What to do:
Scan the entries and state how many lines contain "BARO". Write no other text.

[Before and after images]

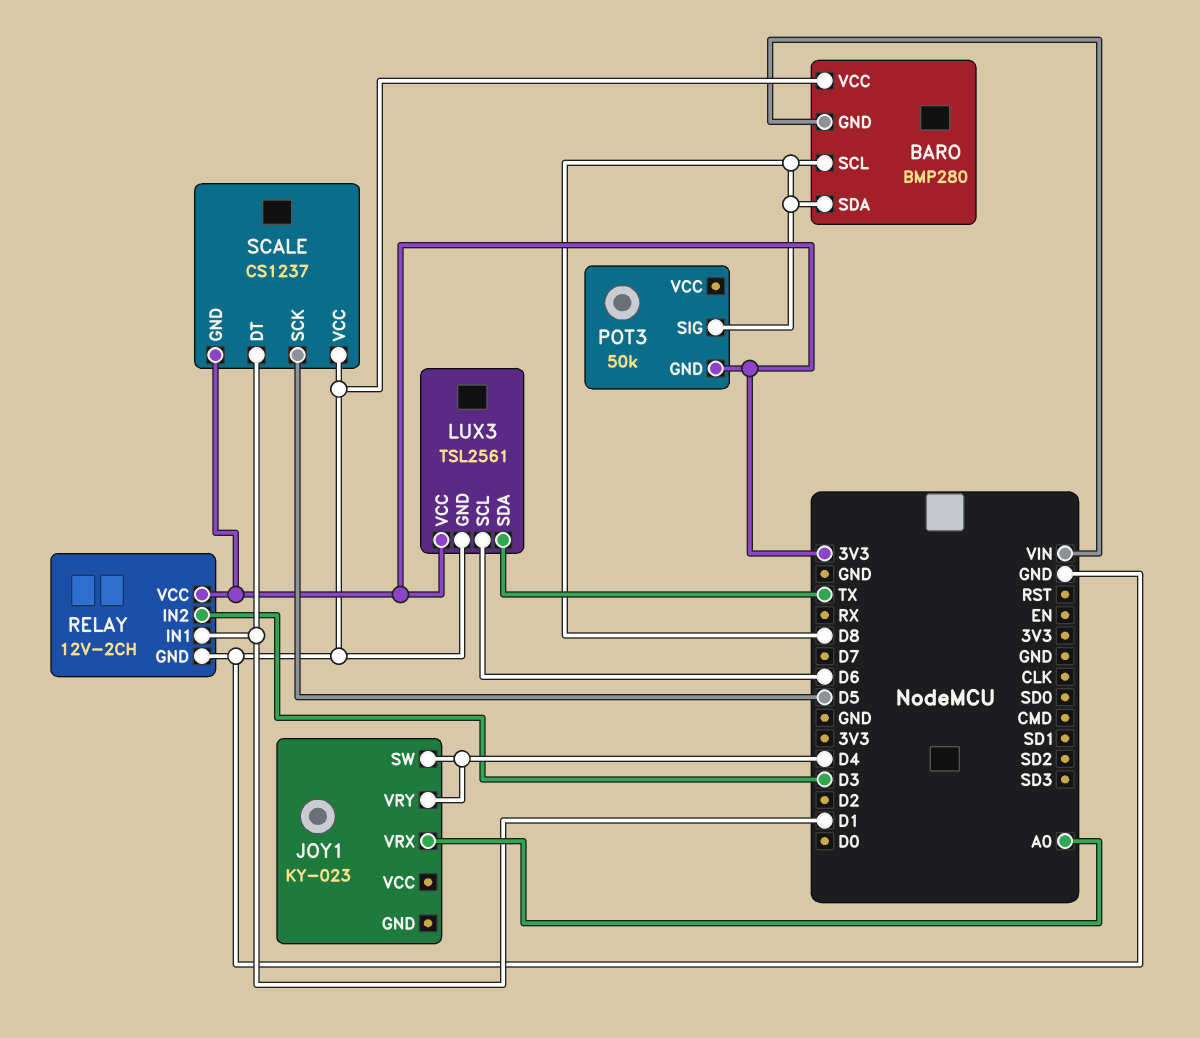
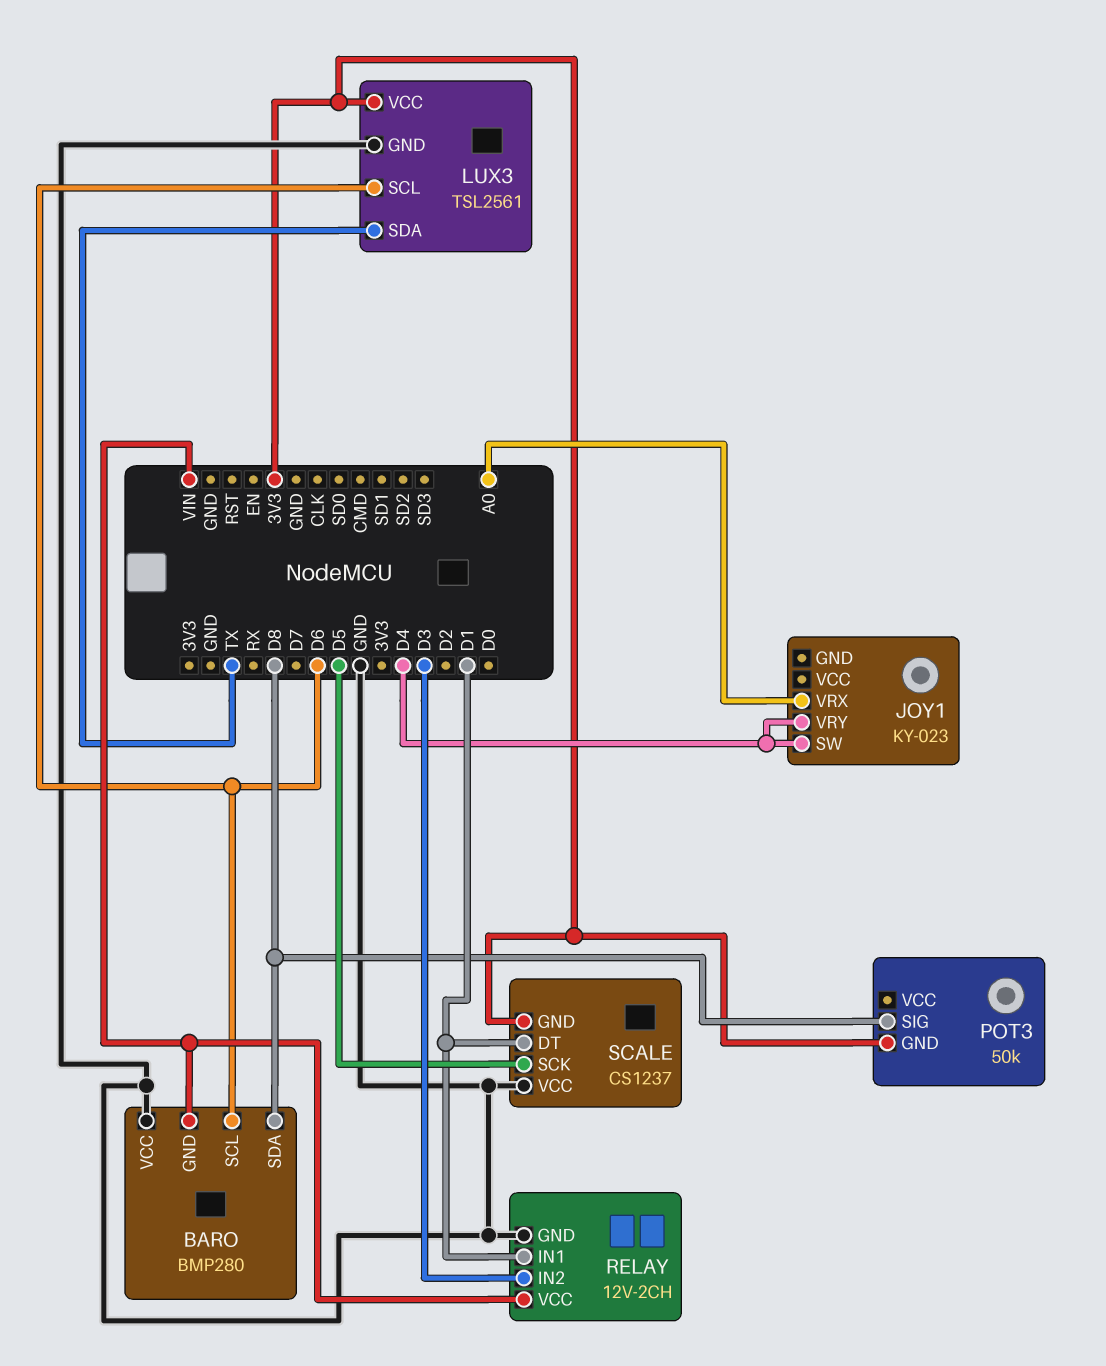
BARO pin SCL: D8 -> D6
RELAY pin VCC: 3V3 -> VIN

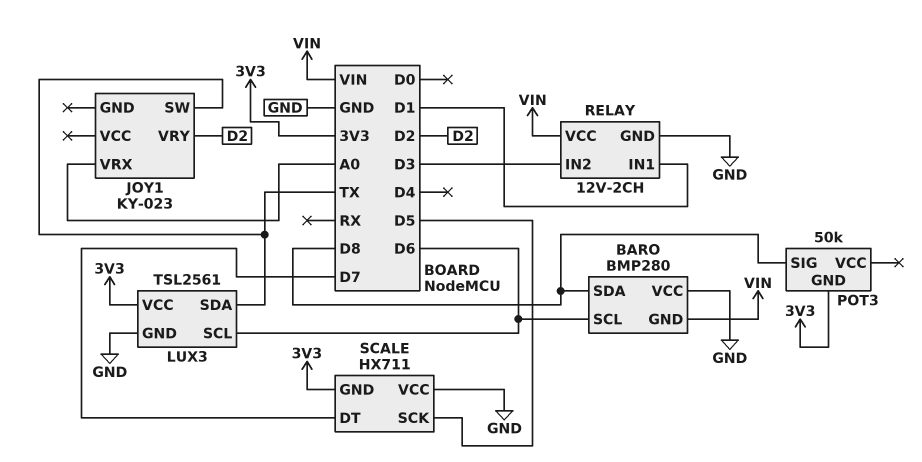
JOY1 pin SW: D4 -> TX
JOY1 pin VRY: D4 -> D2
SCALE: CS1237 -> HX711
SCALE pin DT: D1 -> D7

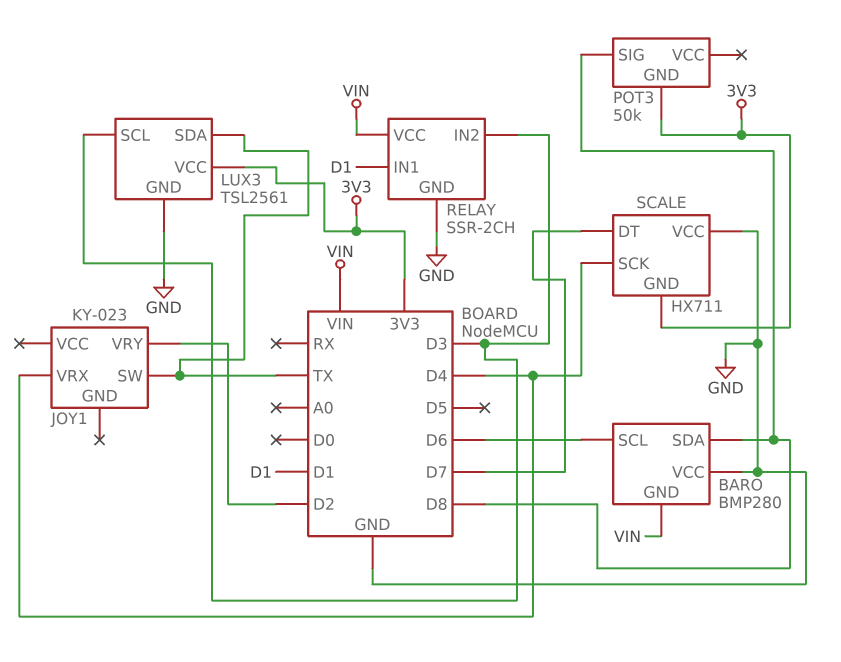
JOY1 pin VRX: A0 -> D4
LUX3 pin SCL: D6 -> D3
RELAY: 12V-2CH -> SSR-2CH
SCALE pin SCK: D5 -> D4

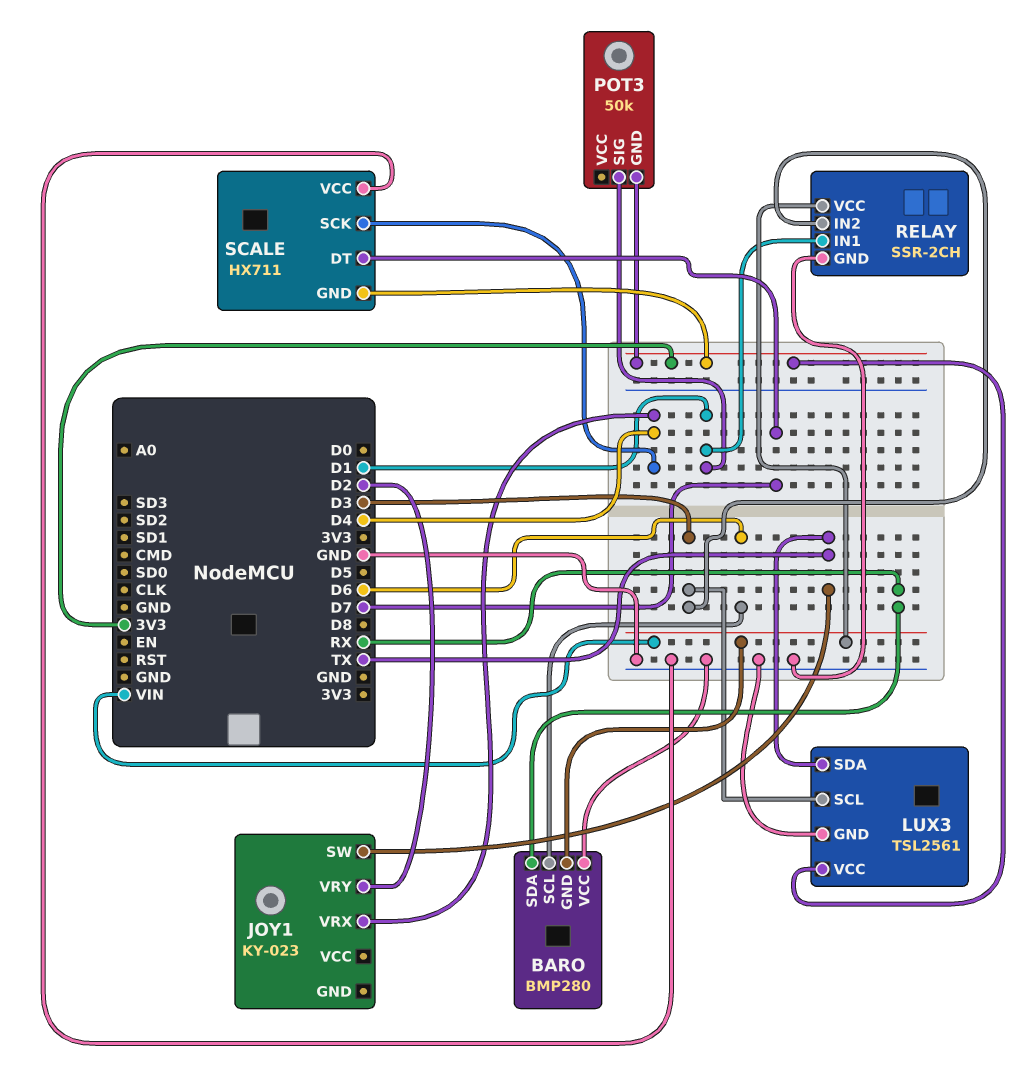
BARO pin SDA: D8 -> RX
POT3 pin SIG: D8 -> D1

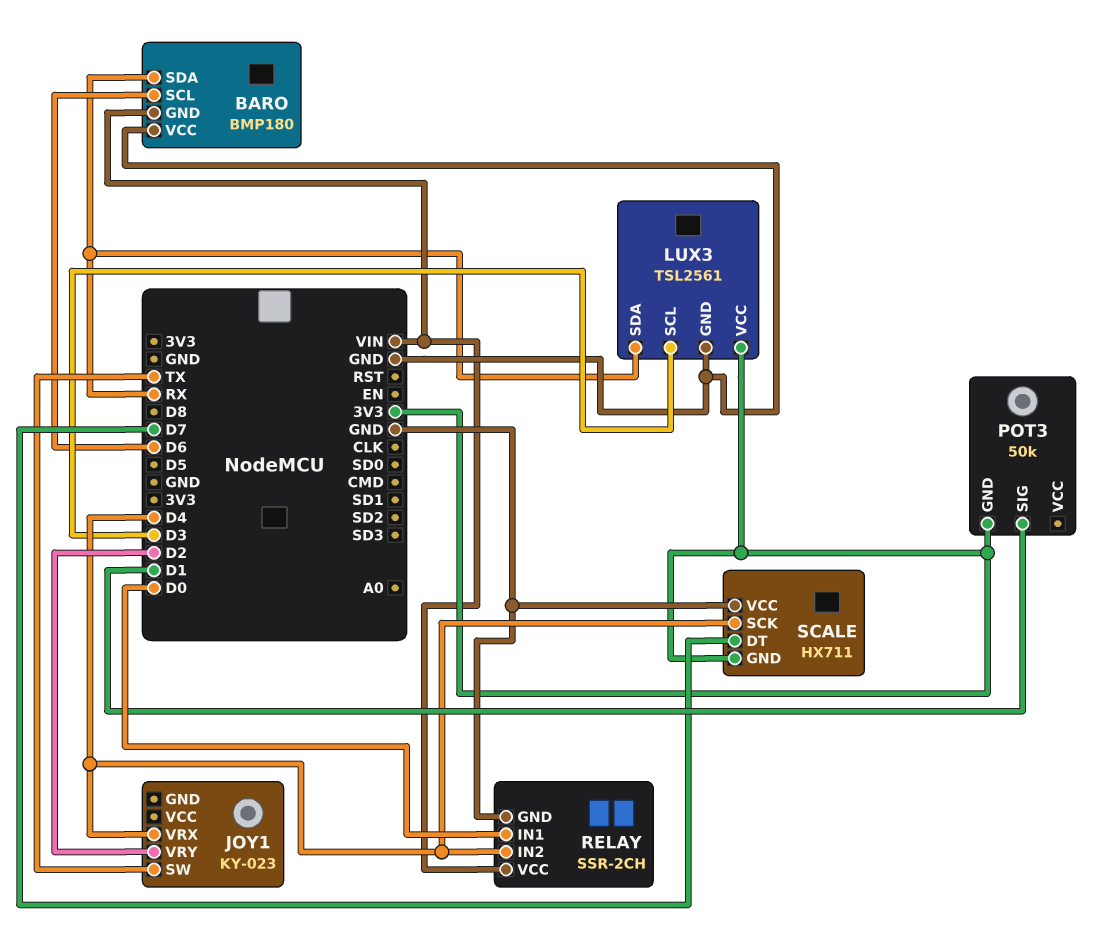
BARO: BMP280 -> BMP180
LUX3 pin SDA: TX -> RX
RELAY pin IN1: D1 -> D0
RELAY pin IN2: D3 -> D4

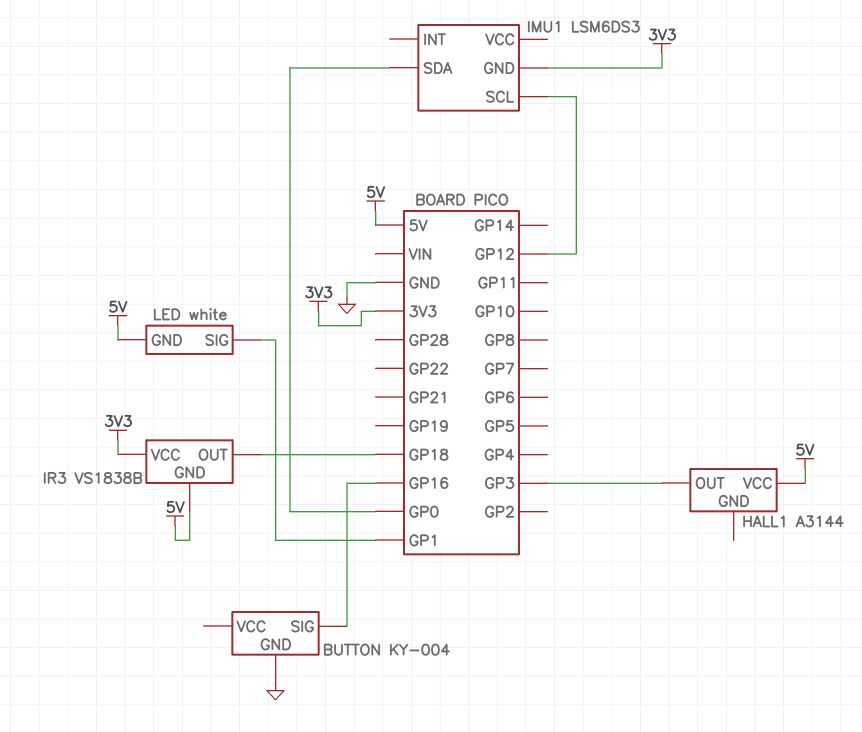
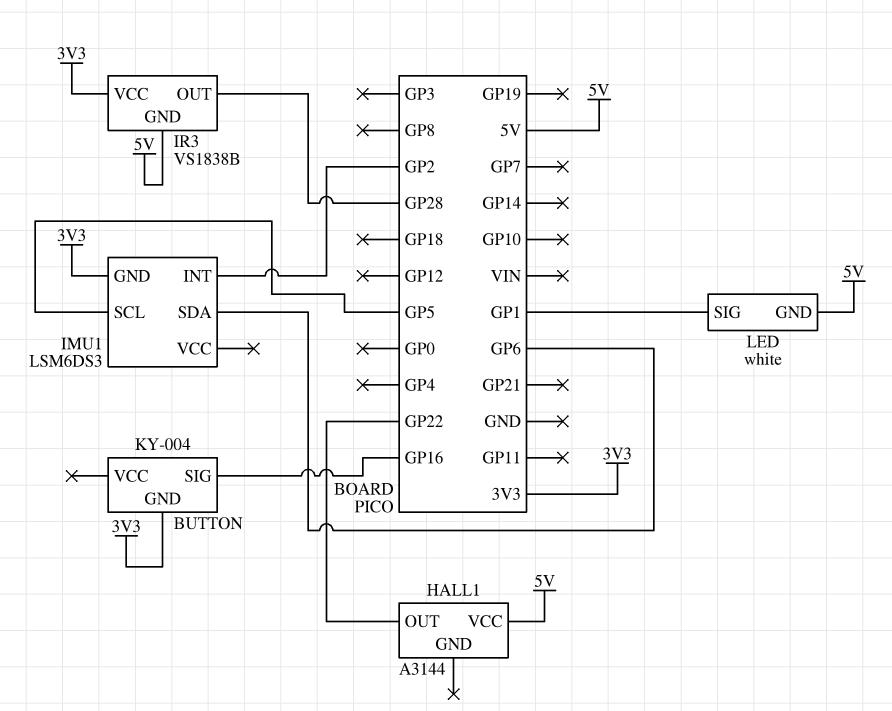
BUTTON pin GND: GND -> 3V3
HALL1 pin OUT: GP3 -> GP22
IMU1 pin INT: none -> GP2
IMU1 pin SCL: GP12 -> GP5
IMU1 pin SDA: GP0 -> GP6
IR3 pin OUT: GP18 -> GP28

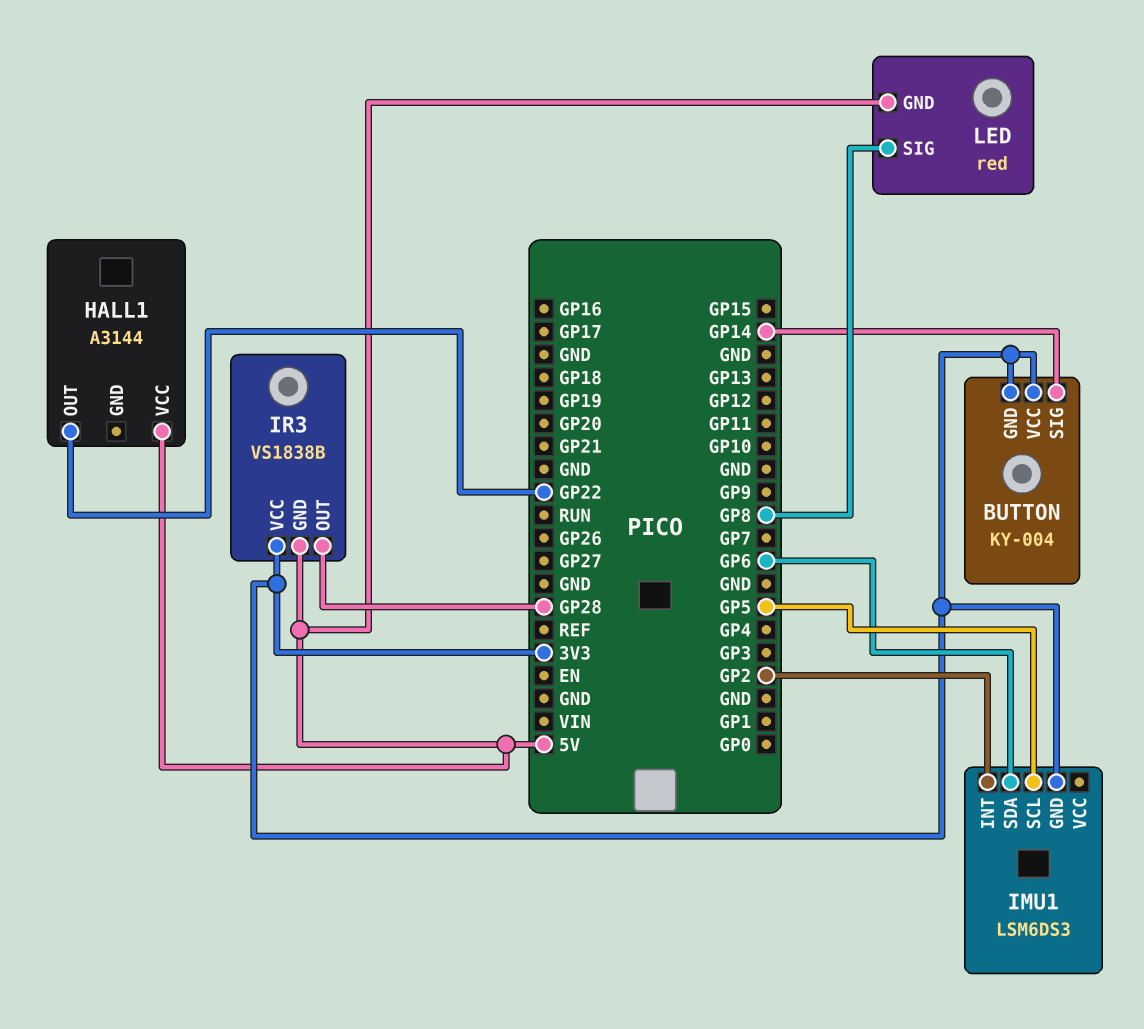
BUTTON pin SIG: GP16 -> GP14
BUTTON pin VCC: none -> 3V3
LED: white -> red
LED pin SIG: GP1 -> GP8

Answer space:
3